[Supplied data — start]
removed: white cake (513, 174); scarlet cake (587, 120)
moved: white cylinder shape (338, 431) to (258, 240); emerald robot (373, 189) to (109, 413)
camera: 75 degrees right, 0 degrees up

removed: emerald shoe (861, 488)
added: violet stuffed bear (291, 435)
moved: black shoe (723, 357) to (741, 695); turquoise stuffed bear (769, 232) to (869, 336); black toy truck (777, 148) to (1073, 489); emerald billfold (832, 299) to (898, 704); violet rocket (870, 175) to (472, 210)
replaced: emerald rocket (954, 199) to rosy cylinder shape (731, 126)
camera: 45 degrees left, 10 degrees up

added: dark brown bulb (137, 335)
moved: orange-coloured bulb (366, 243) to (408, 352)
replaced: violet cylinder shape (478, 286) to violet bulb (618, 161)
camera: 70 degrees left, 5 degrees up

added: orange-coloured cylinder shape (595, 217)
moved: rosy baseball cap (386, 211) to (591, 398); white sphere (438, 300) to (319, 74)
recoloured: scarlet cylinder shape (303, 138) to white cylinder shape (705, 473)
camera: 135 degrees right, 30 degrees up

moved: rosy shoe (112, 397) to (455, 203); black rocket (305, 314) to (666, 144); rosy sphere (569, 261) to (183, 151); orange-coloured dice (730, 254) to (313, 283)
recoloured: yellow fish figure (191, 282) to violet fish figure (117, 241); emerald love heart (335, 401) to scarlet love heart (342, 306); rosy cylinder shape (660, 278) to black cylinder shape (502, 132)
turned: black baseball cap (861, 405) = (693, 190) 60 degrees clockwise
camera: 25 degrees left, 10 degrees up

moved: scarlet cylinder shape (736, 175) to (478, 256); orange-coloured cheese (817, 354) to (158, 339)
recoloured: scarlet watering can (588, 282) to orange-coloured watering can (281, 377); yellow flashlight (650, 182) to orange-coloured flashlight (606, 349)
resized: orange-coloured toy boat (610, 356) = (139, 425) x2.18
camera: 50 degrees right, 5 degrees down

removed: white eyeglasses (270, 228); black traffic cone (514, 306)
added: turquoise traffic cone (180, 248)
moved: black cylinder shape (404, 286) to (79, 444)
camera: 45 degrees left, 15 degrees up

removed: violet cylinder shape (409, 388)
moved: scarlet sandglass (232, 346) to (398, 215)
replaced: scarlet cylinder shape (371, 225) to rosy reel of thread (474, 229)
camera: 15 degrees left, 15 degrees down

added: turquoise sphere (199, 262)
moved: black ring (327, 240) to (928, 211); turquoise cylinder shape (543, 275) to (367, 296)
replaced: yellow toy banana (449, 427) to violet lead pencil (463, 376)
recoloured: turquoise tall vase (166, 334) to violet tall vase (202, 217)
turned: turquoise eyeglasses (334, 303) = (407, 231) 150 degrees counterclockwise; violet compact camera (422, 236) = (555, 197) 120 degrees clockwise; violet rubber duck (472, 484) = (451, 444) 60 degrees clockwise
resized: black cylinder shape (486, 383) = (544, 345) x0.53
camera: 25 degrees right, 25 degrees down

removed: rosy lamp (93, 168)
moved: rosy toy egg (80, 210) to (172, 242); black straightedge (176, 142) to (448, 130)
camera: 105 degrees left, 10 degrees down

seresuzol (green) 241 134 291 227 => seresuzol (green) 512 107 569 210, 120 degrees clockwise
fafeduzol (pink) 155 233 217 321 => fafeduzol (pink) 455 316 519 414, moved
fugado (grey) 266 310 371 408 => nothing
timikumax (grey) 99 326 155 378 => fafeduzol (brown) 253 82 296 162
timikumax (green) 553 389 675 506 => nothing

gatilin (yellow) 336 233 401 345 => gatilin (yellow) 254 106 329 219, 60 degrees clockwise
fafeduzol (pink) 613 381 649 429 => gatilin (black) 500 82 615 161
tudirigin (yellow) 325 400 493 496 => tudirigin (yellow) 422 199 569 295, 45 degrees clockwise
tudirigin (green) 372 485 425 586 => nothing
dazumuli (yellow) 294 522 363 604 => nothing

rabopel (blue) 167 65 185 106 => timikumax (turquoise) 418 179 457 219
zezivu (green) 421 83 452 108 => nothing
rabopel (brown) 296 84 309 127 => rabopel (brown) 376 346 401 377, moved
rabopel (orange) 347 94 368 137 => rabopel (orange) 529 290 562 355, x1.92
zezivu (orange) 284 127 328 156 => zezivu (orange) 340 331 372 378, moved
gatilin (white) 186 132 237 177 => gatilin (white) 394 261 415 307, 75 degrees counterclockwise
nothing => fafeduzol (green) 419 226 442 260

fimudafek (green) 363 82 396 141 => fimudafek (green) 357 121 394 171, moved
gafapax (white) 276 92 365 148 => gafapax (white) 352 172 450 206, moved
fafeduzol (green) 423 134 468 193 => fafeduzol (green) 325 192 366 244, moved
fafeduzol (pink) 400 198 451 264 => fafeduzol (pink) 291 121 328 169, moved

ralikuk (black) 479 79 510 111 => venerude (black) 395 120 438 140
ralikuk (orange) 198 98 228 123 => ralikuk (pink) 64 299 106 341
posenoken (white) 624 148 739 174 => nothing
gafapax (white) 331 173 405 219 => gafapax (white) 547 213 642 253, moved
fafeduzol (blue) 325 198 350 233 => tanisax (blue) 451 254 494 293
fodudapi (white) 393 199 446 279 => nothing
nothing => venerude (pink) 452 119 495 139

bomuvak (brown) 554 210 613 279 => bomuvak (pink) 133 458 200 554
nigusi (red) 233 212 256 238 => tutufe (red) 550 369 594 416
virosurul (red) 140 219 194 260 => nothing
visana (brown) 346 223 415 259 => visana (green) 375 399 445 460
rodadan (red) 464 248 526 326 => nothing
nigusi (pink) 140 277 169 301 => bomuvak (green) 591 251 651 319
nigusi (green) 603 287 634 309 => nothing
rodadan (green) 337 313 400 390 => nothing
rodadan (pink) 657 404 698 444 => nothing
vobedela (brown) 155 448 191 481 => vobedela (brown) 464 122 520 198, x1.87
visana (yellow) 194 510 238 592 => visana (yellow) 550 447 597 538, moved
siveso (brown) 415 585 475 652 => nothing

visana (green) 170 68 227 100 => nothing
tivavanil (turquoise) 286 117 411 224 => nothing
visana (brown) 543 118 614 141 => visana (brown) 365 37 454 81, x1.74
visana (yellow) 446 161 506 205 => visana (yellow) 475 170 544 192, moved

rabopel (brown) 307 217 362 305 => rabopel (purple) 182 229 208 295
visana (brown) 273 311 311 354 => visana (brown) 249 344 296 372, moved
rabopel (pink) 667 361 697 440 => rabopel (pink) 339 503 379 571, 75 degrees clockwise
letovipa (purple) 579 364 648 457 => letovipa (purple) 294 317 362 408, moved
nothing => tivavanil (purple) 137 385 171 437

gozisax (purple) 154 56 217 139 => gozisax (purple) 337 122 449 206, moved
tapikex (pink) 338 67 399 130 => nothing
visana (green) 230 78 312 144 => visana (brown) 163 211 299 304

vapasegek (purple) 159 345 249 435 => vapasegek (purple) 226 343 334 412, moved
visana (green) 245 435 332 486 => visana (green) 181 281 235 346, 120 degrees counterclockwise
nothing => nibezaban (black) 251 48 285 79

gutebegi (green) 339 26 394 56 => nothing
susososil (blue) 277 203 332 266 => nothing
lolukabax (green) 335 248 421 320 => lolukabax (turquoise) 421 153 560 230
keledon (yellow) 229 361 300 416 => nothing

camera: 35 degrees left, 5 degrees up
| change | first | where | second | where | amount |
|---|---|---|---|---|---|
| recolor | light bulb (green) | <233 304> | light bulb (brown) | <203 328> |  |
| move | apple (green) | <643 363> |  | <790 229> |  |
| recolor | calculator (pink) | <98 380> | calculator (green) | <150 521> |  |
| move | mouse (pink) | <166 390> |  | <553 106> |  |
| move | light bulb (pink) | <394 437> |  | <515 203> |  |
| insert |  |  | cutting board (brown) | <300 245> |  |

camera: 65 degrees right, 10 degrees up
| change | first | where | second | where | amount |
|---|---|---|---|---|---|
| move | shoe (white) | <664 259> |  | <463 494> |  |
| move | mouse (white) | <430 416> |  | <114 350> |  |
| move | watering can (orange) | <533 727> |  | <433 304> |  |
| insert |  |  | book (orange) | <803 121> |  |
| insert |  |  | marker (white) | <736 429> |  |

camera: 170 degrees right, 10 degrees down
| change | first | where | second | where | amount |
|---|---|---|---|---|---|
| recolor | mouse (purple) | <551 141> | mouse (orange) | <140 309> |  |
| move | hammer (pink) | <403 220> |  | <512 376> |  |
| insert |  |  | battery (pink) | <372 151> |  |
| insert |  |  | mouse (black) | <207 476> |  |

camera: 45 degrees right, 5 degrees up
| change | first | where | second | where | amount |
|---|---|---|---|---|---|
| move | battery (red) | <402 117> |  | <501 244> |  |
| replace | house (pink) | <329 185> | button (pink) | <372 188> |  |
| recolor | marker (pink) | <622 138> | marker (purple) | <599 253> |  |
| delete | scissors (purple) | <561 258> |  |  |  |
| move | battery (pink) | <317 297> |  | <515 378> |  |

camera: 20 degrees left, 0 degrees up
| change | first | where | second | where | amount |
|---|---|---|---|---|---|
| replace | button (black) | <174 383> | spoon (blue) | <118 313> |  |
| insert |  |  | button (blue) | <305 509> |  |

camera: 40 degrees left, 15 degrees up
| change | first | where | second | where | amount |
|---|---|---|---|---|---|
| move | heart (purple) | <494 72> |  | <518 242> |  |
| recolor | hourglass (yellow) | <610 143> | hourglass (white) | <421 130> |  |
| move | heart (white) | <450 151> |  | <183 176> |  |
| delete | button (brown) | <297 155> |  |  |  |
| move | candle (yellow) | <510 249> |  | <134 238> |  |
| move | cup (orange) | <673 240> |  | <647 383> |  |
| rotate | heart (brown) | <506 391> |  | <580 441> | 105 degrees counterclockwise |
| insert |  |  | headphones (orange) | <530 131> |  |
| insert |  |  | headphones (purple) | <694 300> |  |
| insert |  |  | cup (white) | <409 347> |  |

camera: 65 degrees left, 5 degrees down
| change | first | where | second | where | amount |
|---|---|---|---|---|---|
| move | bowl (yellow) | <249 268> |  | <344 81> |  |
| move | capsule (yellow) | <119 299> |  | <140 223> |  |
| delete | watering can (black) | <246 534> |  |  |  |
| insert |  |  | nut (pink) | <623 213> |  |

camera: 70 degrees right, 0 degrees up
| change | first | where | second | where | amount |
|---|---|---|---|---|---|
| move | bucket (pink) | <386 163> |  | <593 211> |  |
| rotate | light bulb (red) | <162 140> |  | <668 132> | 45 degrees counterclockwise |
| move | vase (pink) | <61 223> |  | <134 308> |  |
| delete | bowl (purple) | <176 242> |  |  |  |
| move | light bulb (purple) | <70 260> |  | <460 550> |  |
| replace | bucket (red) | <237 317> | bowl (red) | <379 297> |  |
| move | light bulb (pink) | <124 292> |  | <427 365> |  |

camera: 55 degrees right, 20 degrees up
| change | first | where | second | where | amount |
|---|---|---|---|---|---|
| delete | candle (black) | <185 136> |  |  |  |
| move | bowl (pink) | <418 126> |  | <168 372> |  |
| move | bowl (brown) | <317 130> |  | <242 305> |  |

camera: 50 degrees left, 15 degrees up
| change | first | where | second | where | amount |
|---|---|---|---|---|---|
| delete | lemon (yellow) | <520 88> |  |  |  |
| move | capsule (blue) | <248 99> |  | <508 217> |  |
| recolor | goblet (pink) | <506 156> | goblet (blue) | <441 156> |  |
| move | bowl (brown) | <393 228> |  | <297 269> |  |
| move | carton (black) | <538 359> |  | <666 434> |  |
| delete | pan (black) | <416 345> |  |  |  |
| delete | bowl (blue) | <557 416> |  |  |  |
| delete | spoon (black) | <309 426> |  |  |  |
[Supplied data — finish]
## [Aim of the task]
From the listing above, return the lines starting at the one with "vapasegek (purple) 159" and ending at the one with "(pink) | <394", both kept, exactly as they appear and nothing more.

## [Output for this exercise]
vapasegek (purple) 159 345 249 435 => vapasegek (purple) 226 343 334 412, moved
visana (green) 245 435 332 486 => visana (green) 181 281 235 346, 120 degrees counterclockwise
nothing => nibezaban (black) 251 48 285 79

gutebegi (green) 339 26 394 56 => nothing
susososil (blue) 277 203 332 266 => nothing
lolukabax (green) 335 248 421 320 => lolukabax (turquoise) 421 153 560 230
keledon (yellow) 229 361 300 416 => nothing

camera: 35 degrees left, 5 degrees up
| change | first | where | second | where | amount |
|---|---|---|---|---|---|
| recolor | light bulb (green) | <233 304> | light bulb (brown) | <203 328> |  |
| move | apple (green) | <643 363> |  | <790 229> |  |
| recolor | calculator (pink) | <98 380> | calculator (green) | <150 521> |  |
| move | mouse (pink) | <166 390> |  | <553 106> |  |
| move | light bulb (pink) | <394 437> |  | <515 203> |  |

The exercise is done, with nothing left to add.